TASK BRIEF: Every line below should be copied exactly; drop the pictures.

COLLECTED DATA:
▼

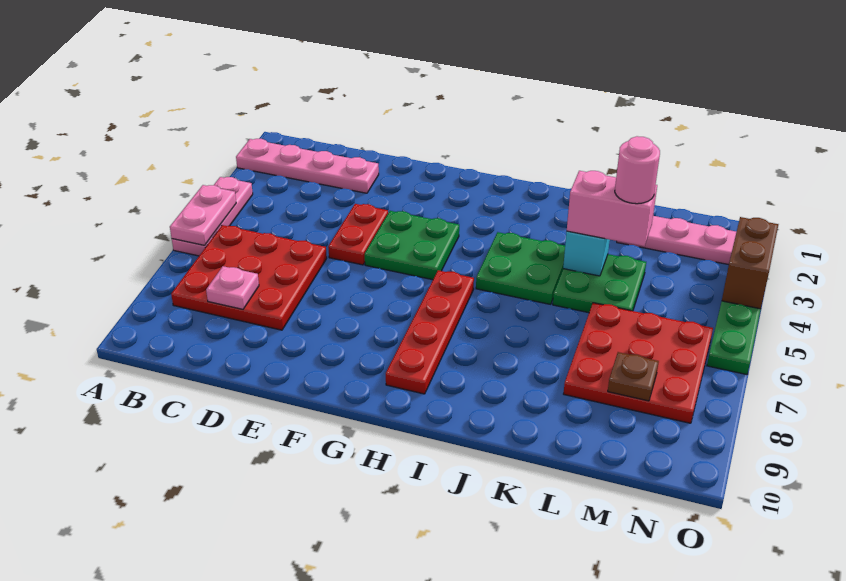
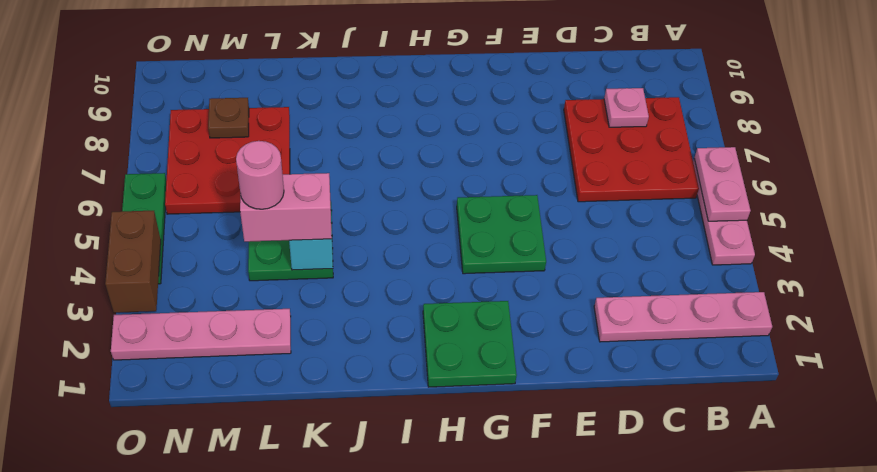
red plate E4:E5 level 1 -> none
red plate H6:H9 level 1 -> none
green plate I4:J5 level 1 -> green plate G1:H2 level 1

▲

SOLVED PROBLEM:
red plate E4:E5 level 1 -> none
red plate H6:H9 level 1 -> none
green plate I4:J5 level 1 -> green plate G1:H2 level 1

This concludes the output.